**Task requirements:** Among the records, which lines hold the word "none"? Pick them out.

Stored items from a collection
------------------------

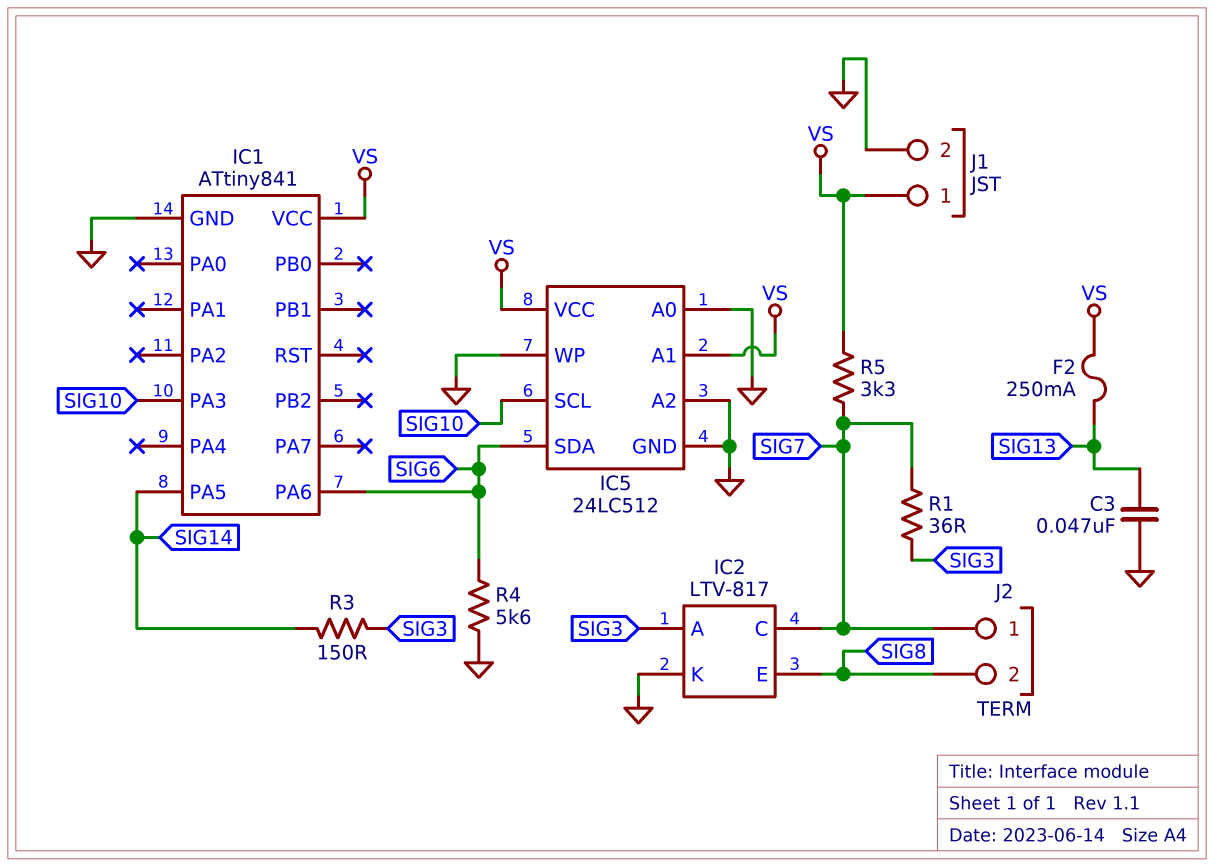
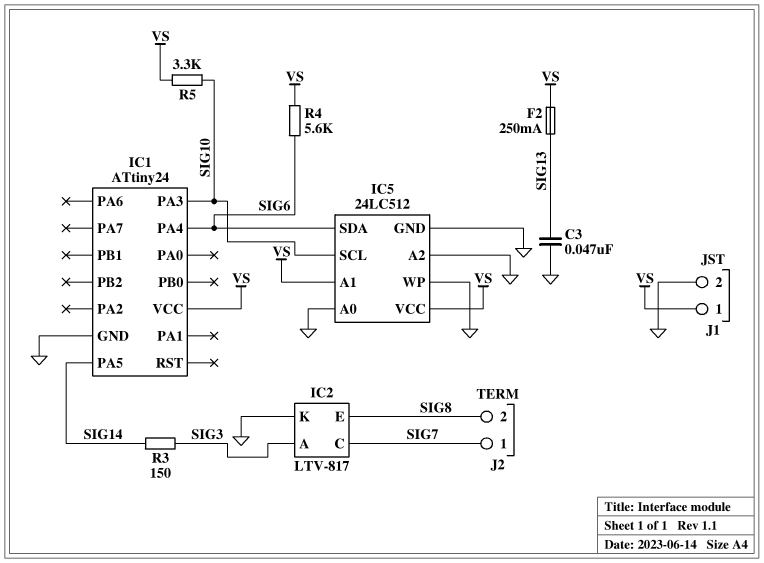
IC1: ATtiny841 -> ATtiny24
IC1 pin PA4: none -> SIG6
IC1 pin PA6: SIG6 -> none
R1: 36 (SIG3, SIG7) -> none
R4: 5.6k (GND, SIG6) -> 5.6k (SIG6, VS)
R5: 3.3k (SIG7, VS) -> 3.3k (SIG10, VS)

------------------------

**Response box:**
IC1 pin PA4: none -> SIG6
IC1 pin PA6: SIG6 -> none
R1: 36 (SIG3, SIG7) -> none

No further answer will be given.